§ **What to produce**: In the records below, repeat exactly the lines between the line holding "none -> red brick G8:I8 level 1" and the line holding "none -> red cone K8 level 2", inclusive, and drop the pictures.

§ **Listed entries**:
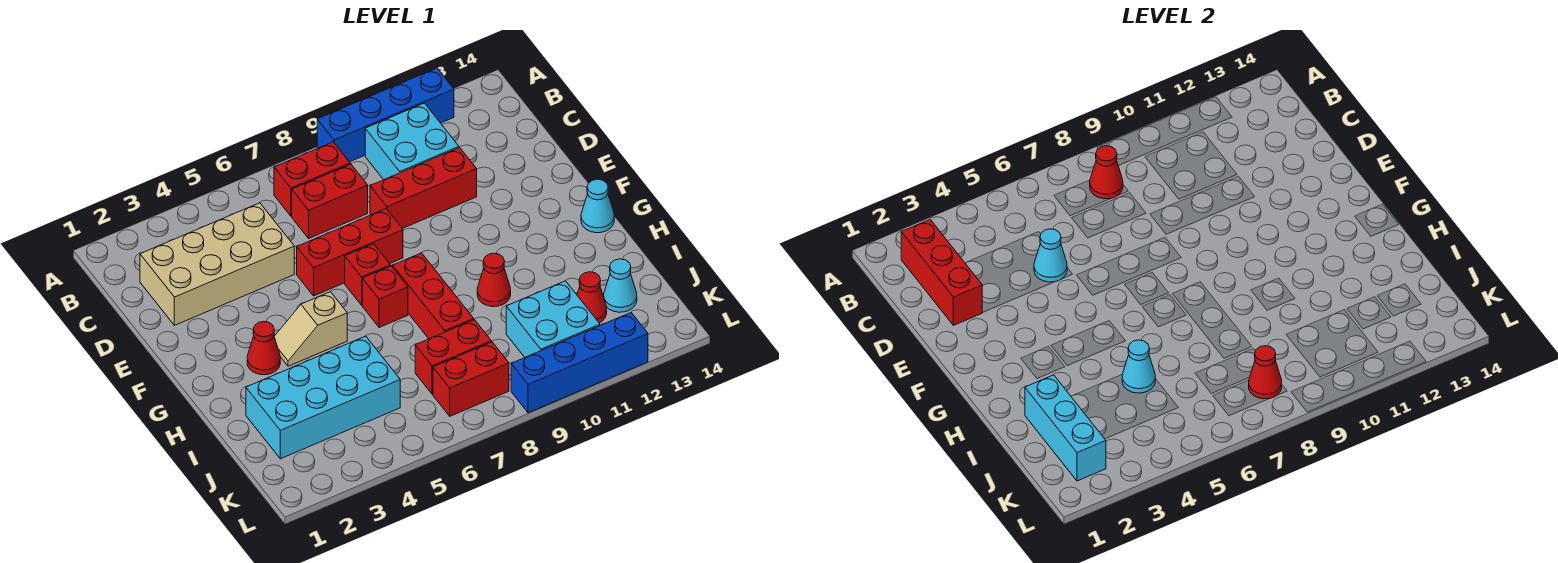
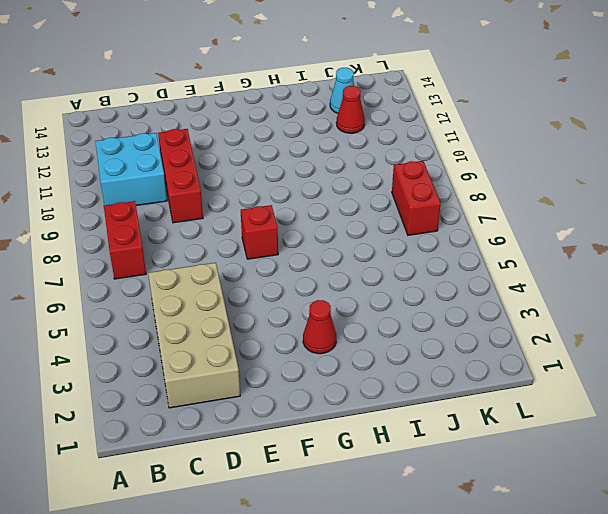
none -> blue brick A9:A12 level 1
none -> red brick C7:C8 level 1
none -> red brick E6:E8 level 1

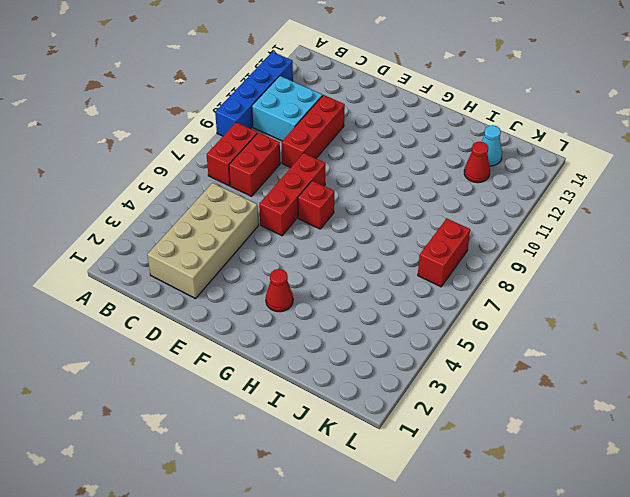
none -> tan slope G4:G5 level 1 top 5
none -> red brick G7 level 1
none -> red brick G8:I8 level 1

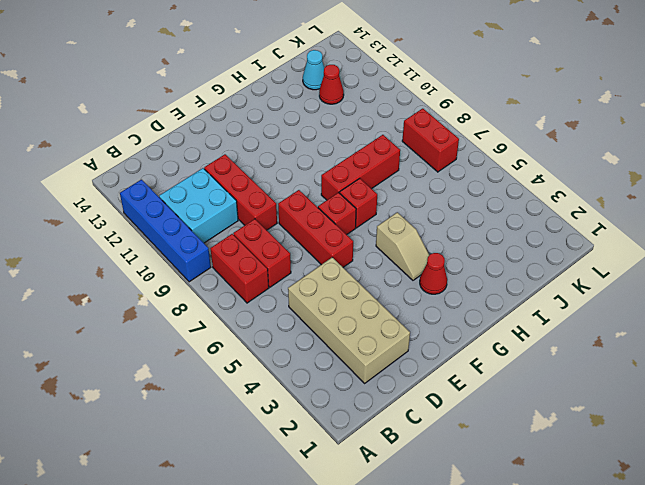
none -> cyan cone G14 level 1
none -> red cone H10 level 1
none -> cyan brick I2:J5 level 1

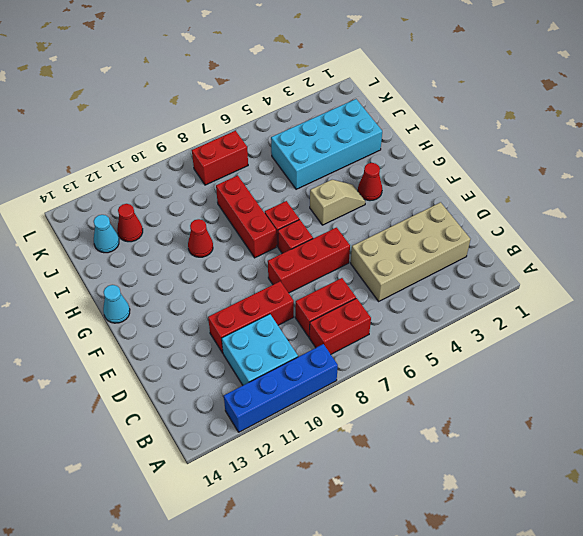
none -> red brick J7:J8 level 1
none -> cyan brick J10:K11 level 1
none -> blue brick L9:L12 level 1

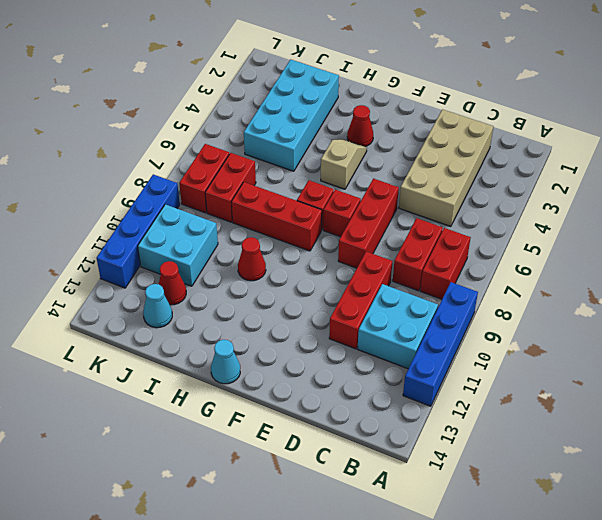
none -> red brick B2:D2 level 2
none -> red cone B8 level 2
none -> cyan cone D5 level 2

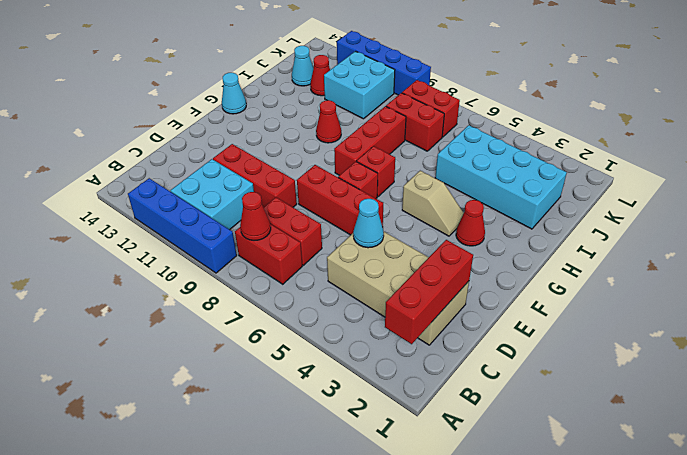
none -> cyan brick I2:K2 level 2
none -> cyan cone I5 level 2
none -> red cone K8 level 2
---
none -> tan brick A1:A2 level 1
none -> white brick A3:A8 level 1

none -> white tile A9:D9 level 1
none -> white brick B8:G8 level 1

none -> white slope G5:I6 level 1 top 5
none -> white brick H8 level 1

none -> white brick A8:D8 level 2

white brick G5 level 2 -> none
* * *
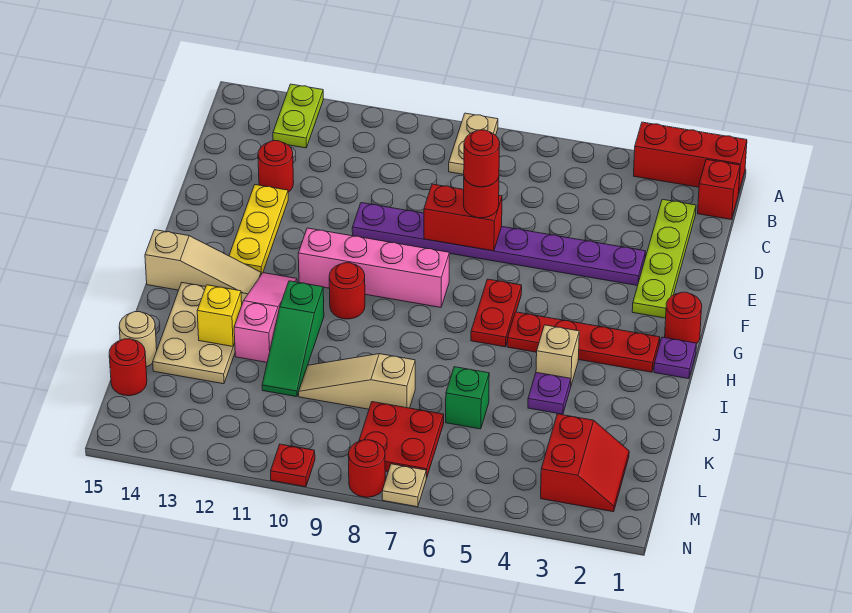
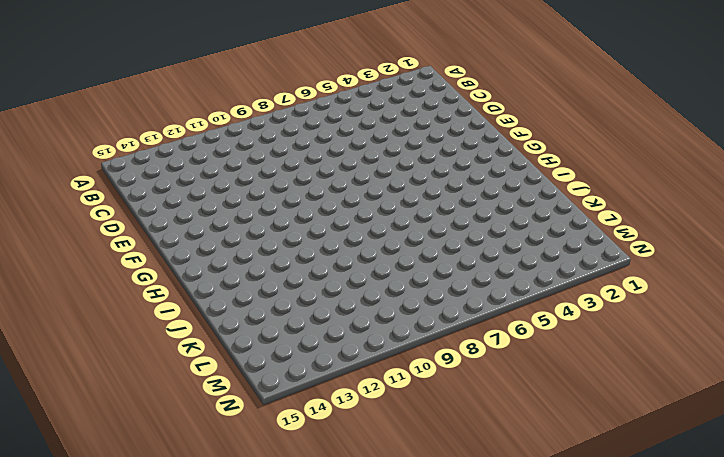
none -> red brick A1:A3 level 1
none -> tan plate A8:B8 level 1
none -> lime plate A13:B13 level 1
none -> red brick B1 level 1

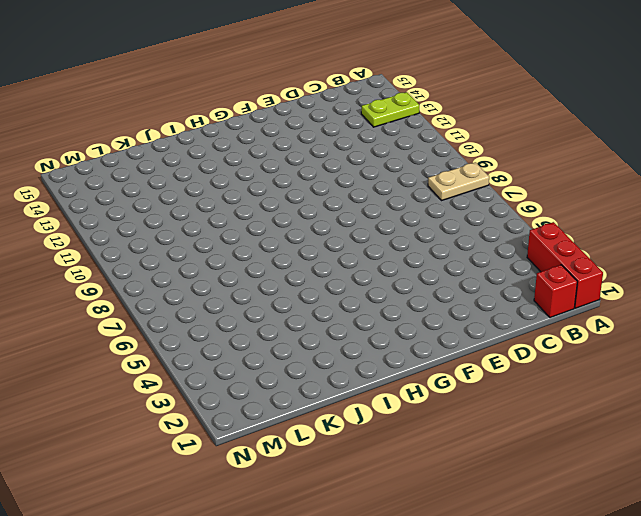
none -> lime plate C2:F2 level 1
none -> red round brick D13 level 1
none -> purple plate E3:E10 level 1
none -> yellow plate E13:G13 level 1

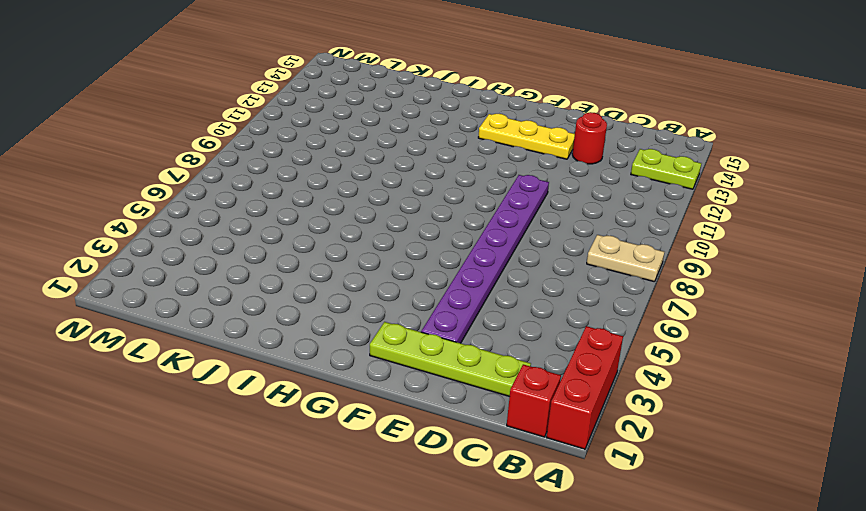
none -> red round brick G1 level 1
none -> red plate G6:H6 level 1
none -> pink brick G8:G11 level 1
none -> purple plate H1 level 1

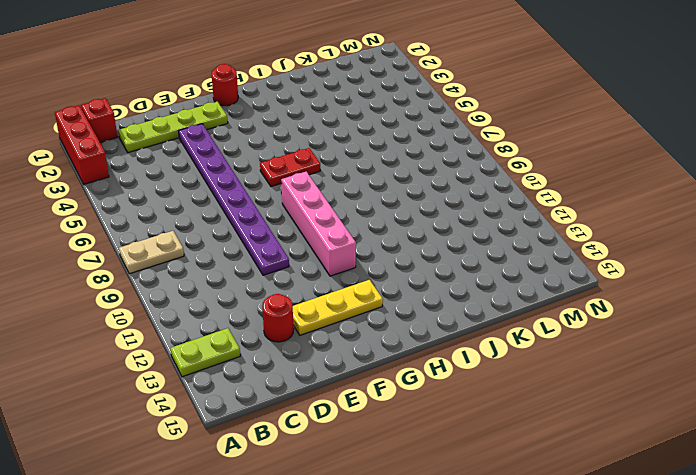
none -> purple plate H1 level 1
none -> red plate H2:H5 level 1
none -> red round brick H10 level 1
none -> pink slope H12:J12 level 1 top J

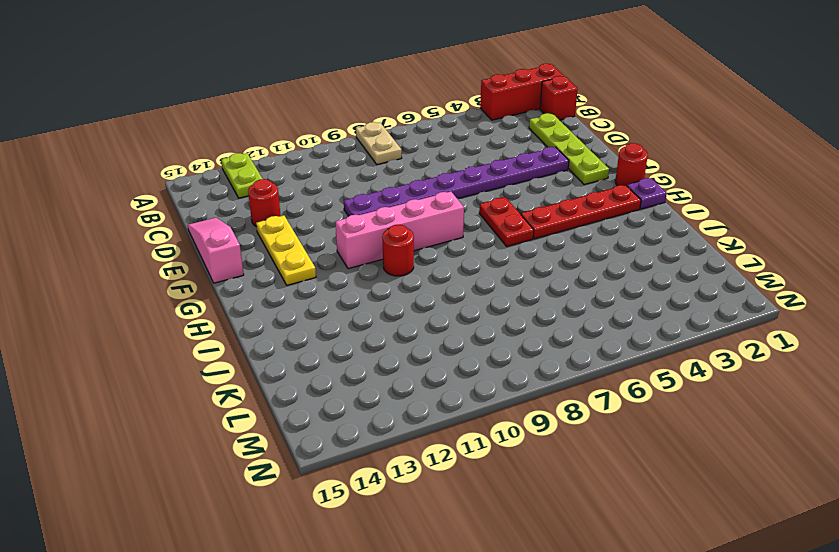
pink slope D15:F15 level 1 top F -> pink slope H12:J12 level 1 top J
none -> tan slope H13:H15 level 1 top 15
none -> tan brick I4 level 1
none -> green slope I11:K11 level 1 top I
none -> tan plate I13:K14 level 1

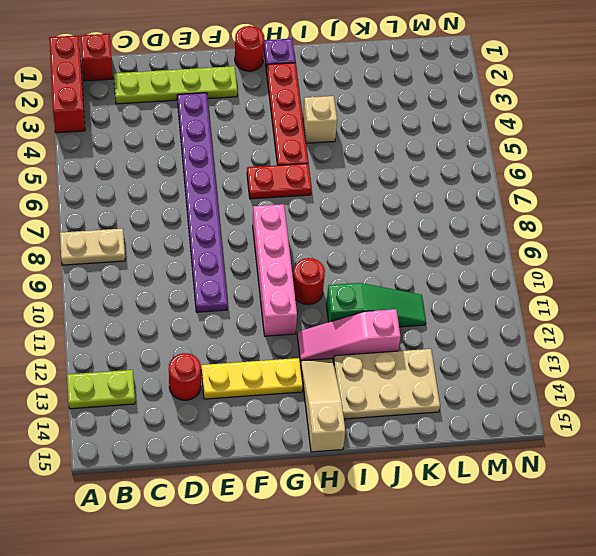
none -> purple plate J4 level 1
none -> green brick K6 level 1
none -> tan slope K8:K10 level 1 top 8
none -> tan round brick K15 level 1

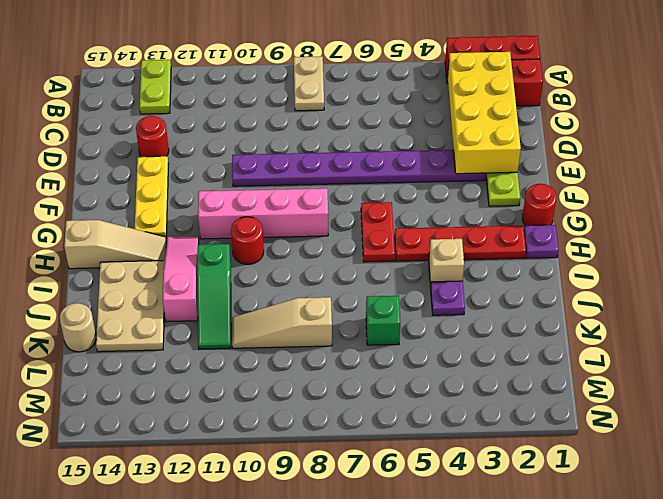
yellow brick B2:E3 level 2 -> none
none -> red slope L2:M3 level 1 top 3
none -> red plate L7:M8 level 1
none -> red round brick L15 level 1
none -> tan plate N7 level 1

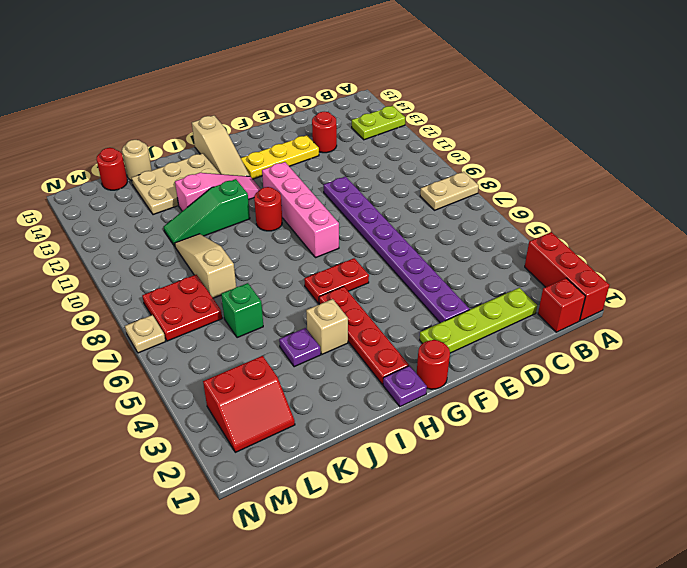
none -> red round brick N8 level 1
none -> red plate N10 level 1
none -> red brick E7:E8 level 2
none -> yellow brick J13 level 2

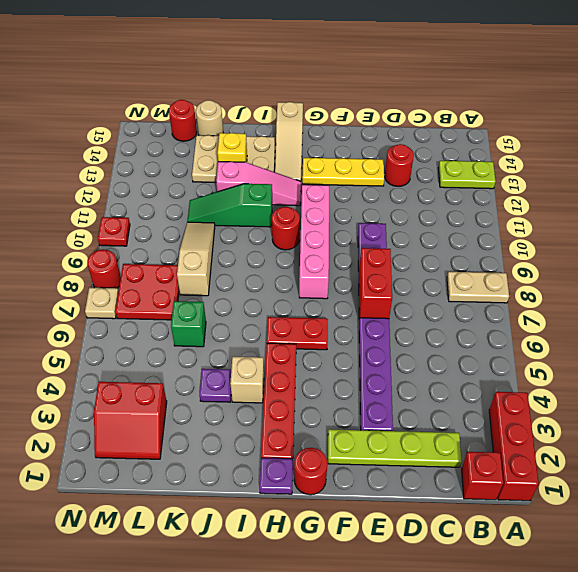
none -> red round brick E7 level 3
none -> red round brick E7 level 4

§ **Response area**:
none -> red brick G8:I8 level 1

none -> cyan cone G14 level 1
none -> red cone H10 level 1
none -> cyan brick I2:J5 level 1

none -> red brick J7:J8 level 1
none -> cyan brick J10:K11 level 1
none -> blue brick L9:L12 level 1

none -> red brick B2:D2 level 2
none -> red cone B8 level 2
none -> cyan cone D5 level 2

none -> cyan brick I2:K2 level 2
none -> cyan cone I5 level 2
none -> red cone K8 level 2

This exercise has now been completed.